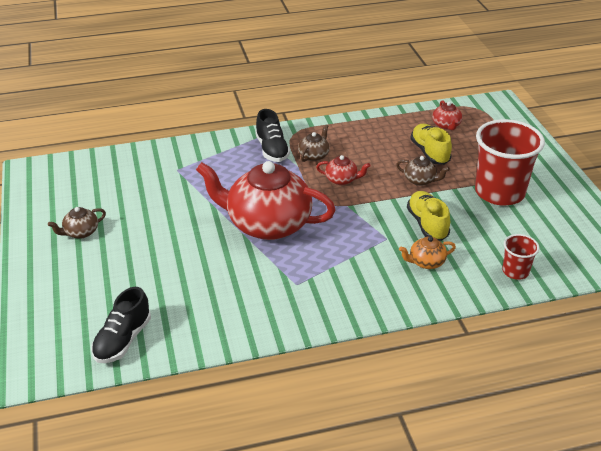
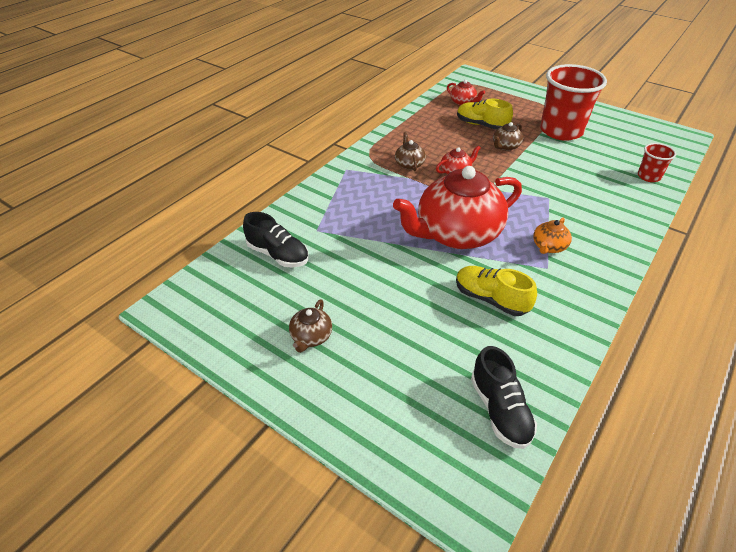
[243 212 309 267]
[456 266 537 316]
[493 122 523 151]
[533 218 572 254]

What is needed:
From the first line to the last, output the data exactly, without the pictures.

Solved problem:
[243 212 309 267]
[456 266 537 316]
[493 122 523 151]
[533 218 572 254]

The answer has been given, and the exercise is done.